(Saved entries)
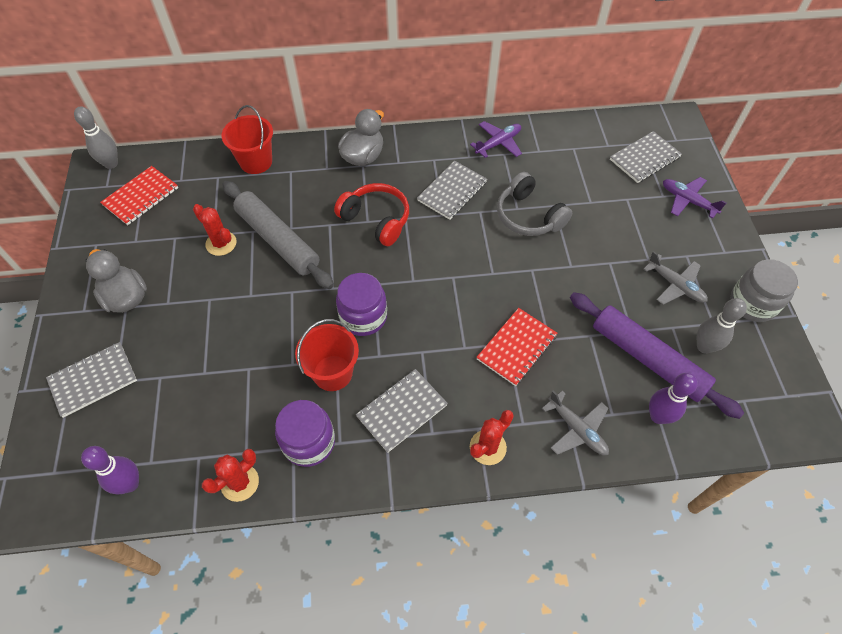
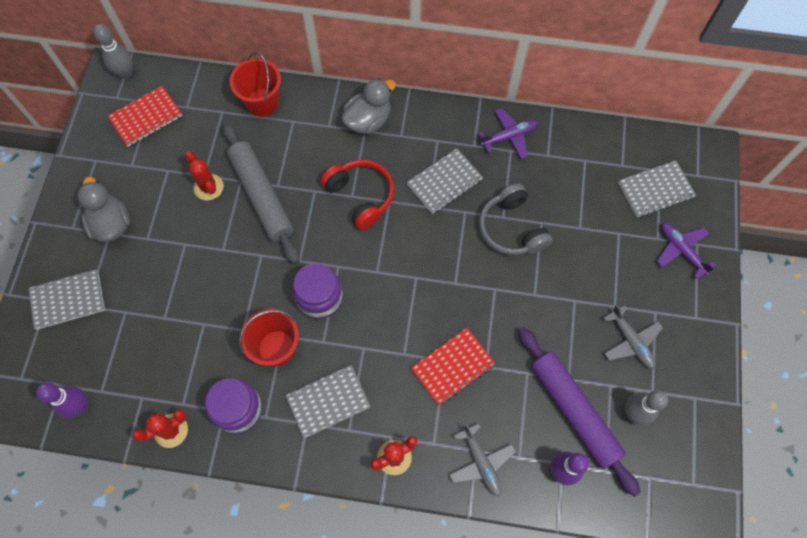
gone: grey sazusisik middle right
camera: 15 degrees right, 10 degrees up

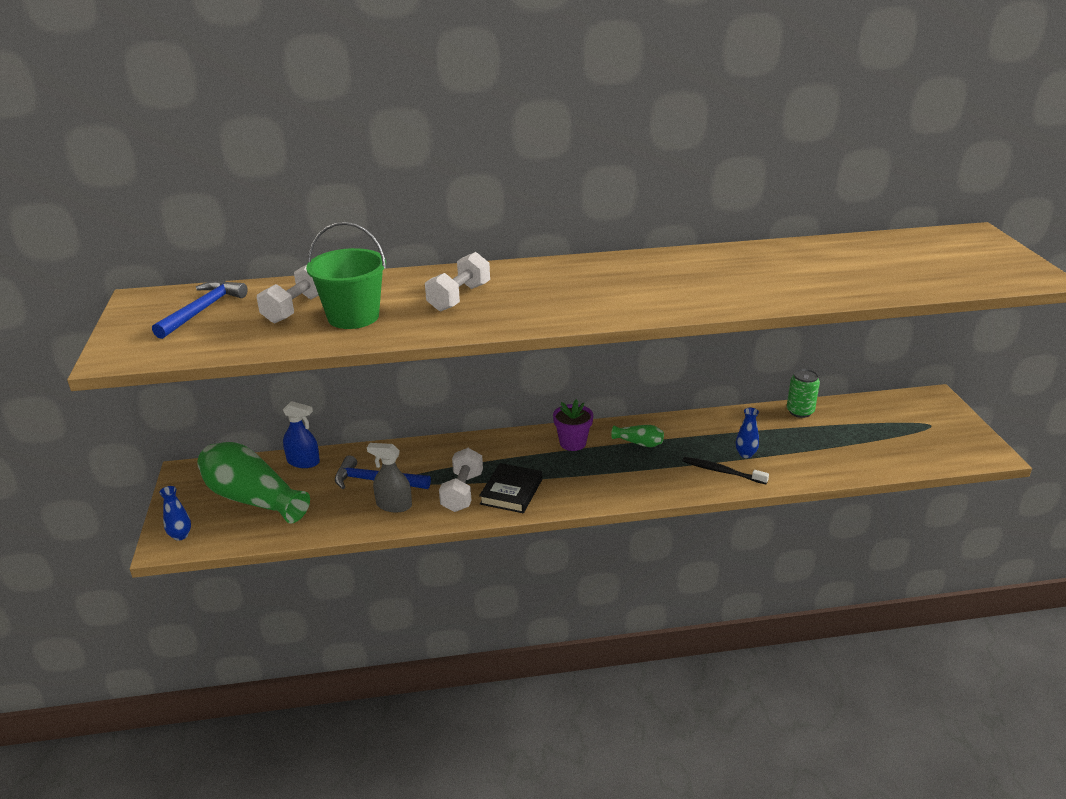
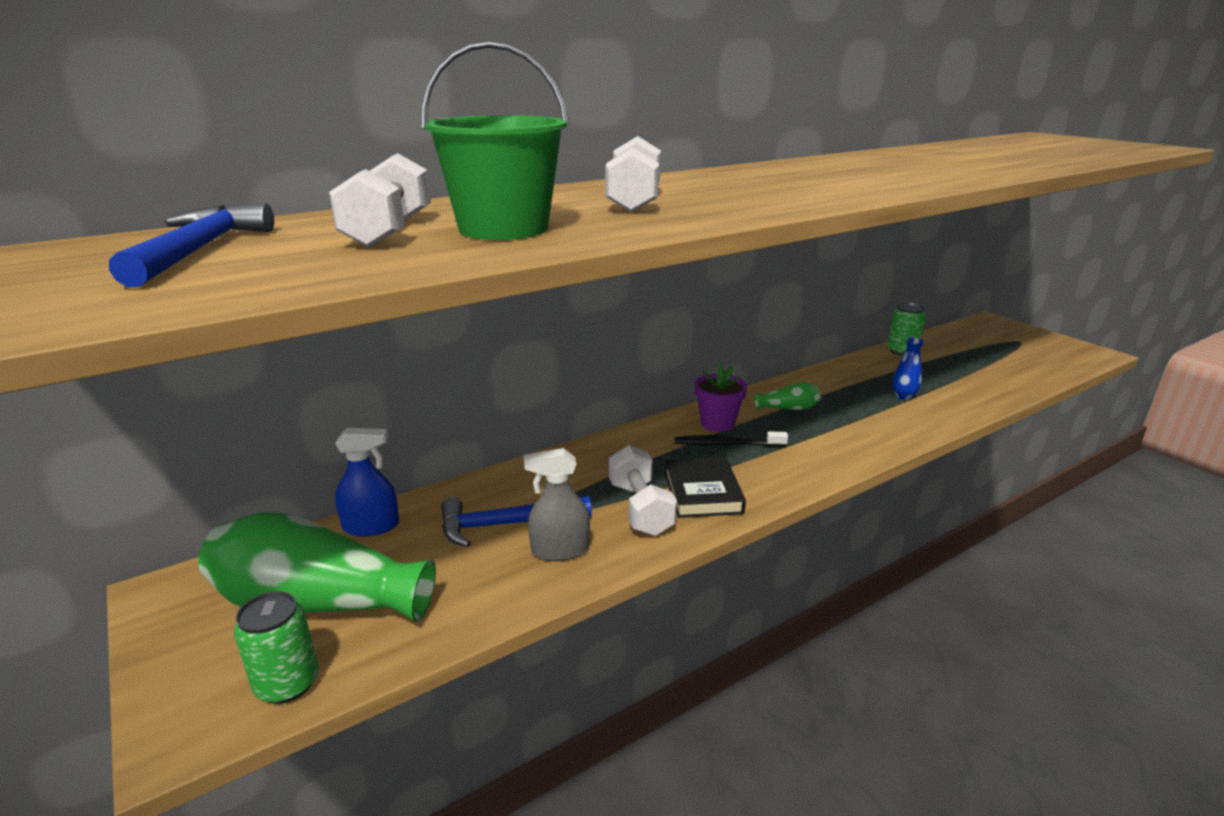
gone: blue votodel (no. 1 from left) middle left
new: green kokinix (no. 1 from left) bottom left
shifted: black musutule middle right to centre
camera: 25 degrees left, 5 degrees down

## What to produce:
Leave the images aside and transcribe all entries exactly.

## Exercise result:
gone: grey sazusisik middle right
camera: 15 degrees right, 10 degrees up

gone: blue votodel (no. 1 from left) middle left
new: green kokinix (no. 1 from left) bottom left
shifted: black musutule middle right to centre
camera: 25 degrees left, 5 degrees down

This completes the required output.